Directions for this task – Where does the string "SENS" appear in the records? Copy every line that contains it.

Items listed in a dataset –

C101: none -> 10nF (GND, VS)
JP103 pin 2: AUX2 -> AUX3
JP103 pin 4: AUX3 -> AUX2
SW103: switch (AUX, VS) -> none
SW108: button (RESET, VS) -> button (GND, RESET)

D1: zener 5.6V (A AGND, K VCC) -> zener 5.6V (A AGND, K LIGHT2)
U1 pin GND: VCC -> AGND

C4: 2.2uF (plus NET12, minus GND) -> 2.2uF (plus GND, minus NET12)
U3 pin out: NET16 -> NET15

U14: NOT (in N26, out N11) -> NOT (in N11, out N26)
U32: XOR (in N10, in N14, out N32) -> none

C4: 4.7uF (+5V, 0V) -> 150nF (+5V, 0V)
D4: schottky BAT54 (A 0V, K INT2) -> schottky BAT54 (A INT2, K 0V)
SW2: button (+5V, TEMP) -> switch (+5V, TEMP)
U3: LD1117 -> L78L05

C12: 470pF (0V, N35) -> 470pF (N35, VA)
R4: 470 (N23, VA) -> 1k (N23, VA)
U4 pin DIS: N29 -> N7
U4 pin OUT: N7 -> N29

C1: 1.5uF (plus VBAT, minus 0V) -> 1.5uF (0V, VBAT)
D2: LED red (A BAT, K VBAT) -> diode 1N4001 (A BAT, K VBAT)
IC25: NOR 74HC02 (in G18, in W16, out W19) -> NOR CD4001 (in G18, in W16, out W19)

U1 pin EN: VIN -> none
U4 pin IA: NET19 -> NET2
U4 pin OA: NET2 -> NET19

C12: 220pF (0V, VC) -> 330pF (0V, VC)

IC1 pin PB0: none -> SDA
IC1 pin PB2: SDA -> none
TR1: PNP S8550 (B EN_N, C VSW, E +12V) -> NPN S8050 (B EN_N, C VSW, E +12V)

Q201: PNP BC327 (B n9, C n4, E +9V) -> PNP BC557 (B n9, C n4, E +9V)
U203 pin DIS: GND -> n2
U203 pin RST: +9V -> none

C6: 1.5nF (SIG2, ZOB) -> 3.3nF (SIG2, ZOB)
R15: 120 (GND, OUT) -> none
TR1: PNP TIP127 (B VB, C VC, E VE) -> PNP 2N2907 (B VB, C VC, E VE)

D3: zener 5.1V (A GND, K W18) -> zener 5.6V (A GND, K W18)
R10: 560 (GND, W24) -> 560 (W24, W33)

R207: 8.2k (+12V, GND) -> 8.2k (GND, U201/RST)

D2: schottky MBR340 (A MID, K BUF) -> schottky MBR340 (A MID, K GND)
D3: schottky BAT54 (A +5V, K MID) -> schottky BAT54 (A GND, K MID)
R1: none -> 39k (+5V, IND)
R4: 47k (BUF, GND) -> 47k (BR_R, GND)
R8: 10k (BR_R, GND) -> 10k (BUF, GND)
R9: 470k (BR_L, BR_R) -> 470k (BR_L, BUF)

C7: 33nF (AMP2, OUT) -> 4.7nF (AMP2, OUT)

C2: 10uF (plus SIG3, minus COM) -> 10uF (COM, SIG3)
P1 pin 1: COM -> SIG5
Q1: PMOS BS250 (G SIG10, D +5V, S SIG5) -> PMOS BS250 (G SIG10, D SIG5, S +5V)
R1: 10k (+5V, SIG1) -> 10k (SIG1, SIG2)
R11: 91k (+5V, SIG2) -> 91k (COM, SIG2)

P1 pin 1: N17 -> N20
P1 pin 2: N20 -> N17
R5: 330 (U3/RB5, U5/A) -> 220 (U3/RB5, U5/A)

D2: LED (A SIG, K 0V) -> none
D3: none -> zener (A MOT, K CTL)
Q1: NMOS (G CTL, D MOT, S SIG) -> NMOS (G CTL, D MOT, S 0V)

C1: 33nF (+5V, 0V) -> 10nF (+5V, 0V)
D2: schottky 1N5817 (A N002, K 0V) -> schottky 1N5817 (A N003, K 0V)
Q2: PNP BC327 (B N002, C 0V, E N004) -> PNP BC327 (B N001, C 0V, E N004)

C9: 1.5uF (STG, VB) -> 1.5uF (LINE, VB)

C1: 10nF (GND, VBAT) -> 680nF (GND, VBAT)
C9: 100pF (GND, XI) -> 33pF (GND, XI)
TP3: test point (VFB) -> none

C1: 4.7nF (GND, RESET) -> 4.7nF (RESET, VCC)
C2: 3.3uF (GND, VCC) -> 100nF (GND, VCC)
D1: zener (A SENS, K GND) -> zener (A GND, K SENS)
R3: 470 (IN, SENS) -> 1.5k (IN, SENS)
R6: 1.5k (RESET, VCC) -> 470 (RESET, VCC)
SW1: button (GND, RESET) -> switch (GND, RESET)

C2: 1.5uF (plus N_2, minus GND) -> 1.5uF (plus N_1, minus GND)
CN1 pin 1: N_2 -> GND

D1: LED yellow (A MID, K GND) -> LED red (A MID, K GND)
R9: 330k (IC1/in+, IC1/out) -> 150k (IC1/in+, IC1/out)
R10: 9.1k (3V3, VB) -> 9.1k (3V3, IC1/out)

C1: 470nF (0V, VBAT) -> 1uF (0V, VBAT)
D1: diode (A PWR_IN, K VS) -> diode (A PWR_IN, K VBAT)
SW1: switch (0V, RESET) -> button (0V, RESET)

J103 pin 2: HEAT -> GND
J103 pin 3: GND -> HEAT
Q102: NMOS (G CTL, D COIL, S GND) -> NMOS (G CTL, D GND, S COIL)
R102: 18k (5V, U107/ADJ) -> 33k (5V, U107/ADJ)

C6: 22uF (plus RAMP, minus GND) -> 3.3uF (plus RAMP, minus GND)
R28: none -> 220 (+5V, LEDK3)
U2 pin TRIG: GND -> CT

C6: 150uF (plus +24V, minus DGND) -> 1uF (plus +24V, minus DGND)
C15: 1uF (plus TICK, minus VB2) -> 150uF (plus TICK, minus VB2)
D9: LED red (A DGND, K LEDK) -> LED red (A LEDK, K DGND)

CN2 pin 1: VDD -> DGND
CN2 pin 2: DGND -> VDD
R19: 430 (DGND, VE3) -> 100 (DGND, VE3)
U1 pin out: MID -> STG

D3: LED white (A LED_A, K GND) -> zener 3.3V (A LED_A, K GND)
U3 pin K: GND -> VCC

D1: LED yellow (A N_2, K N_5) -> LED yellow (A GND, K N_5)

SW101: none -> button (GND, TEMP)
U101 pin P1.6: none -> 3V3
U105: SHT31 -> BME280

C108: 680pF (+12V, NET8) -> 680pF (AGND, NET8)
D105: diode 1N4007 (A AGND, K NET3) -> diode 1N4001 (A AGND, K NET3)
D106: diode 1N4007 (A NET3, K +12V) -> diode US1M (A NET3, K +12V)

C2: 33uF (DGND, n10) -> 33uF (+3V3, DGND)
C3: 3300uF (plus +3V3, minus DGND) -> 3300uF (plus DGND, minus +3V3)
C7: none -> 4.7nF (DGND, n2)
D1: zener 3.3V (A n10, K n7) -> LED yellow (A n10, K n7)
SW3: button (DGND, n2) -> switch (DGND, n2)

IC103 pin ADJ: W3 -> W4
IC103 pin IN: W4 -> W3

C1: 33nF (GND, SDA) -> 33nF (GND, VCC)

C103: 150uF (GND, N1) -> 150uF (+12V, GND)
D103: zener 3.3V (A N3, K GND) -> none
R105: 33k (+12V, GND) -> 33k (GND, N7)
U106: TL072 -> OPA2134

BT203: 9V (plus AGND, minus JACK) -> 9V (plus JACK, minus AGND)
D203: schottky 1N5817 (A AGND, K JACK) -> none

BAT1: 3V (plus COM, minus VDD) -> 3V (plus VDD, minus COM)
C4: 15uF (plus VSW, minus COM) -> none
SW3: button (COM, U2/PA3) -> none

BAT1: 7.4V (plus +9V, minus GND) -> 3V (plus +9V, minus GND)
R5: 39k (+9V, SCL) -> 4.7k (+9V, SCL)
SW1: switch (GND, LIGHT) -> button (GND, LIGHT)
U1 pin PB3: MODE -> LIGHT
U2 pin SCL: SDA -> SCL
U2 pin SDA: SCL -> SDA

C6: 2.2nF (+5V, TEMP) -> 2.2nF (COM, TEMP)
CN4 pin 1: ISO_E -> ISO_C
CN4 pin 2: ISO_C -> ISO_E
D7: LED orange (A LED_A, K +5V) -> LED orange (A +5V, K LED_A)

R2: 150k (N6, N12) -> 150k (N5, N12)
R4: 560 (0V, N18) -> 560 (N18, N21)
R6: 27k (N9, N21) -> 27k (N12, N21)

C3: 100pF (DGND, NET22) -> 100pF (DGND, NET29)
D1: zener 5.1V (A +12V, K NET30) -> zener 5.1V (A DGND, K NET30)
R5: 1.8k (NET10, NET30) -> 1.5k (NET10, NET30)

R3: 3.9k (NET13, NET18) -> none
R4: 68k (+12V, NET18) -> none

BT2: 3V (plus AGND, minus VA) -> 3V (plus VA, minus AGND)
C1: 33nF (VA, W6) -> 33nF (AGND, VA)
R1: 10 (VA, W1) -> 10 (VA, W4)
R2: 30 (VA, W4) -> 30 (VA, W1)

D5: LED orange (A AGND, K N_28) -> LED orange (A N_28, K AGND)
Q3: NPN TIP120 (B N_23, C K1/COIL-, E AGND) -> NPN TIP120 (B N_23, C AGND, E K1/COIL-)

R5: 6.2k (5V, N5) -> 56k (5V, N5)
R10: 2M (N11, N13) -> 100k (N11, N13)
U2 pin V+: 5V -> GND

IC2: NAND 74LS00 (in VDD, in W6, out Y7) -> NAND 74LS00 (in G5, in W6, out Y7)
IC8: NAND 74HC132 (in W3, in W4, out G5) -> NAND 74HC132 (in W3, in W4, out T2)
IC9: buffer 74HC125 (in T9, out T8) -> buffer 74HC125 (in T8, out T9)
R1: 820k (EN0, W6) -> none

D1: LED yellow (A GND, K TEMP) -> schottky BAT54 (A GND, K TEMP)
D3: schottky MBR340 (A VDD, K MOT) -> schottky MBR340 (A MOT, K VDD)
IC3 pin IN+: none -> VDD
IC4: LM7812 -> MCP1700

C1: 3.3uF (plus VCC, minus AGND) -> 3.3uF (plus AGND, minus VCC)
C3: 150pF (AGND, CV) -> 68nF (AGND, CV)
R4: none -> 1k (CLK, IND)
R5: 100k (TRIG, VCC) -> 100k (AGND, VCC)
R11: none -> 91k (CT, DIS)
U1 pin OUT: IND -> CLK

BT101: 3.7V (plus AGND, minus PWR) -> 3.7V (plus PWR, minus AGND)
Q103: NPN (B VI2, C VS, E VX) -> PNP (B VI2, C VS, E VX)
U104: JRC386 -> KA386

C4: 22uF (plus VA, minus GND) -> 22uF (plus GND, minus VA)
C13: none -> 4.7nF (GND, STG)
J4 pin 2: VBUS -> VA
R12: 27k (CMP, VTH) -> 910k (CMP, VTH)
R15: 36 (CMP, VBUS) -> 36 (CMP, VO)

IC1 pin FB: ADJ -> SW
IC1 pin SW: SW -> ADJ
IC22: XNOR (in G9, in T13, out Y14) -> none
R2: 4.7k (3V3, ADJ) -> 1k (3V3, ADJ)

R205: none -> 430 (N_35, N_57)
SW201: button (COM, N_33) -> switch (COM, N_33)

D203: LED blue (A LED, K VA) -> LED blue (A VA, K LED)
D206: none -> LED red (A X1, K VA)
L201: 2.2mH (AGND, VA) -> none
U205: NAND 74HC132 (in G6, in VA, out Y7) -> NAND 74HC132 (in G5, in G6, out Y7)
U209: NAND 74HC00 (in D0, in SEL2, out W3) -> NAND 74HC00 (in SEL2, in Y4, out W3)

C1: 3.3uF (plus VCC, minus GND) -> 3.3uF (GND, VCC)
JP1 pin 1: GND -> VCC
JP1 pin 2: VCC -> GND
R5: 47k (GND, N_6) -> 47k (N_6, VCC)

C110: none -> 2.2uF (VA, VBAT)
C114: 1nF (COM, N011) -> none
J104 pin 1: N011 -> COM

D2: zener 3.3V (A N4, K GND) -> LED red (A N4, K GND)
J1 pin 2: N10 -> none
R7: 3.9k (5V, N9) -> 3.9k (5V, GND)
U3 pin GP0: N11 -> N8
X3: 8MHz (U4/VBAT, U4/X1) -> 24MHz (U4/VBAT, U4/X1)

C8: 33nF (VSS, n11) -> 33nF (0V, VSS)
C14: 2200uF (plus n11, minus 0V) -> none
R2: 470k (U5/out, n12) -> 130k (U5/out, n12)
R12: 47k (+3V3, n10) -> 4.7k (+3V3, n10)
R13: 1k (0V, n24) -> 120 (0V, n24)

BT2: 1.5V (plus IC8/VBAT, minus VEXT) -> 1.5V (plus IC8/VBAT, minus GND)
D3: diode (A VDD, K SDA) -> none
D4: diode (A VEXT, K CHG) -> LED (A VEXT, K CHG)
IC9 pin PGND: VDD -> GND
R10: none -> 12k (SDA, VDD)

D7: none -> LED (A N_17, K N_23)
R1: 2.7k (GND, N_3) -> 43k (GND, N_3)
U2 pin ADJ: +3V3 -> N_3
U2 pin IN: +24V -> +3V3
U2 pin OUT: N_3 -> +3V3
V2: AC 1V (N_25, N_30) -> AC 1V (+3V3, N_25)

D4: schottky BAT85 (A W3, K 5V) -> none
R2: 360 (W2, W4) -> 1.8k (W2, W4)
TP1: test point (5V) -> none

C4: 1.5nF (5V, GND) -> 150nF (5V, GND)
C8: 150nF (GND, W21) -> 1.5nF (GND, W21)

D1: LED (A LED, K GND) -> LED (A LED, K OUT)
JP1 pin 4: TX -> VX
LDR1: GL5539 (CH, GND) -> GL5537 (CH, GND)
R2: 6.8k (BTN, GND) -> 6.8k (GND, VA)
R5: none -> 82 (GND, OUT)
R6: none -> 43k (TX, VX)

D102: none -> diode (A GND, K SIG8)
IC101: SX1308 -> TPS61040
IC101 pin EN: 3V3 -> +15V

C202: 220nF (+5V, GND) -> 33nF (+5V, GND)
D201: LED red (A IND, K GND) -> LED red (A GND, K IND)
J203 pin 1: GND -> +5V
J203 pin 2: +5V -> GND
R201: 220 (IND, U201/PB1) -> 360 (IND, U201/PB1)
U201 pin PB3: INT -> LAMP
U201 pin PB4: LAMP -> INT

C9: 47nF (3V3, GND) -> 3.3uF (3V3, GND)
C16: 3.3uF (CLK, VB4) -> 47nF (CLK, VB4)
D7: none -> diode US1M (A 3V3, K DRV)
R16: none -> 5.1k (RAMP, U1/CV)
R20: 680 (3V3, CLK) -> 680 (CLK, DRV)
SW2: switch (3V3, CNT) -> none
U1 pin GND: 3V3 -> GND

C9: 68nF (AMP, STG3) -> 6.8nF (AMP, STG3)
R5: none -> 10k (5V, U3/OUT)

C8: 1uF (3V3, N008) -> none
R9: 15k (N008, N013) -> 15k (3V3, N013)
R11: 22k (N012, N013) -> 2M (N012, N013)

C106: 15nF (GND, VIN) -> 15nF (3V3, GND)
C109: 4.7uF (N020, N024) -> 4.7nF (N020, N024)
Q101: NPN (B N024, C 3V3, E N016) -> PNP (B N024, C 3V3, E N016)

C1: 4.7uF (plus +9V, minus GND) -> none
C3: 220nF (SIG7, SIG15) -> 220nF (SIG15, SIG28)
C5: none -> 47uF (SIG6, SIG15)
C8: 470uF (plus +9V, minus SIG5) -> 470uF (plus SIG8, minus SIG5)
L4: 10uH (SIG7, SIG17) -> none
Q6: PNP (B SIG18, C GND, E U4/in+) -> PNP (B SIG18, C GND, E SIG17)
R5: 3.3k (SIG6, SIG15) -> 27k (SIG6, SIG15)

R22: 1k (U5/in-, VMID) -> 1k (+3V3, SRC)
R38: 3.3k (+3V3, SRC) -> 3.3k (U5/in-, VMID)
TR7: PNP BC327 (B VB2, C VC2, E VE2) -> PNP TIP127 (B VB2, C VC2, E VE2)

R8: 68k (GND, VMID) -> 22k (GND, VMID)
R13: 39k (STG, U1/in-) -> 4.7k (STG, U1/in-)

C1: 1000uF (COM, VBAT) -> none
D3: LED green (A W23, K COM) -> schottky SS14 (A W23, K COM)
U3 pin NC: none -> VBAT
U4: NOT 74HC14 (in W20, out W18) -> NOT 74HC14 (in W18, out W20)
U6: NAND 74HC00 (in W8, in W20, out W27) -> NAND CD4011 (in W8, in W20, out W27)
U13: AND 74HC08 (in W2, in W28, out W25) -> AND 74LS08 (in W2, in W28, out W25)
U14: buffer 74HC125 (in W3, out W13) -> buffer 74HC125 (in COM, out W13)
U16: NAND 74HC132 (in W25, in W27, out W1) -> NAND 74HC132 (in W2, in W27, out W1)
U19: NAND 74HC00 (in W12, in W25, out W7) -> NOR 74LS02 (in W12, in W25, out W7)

Solved problem –
D1: zener (A SENS, K GND) -> zener (A GND, K SENS)
R3: 470 (IN, SENS) -> 1.5k (IN, SENS)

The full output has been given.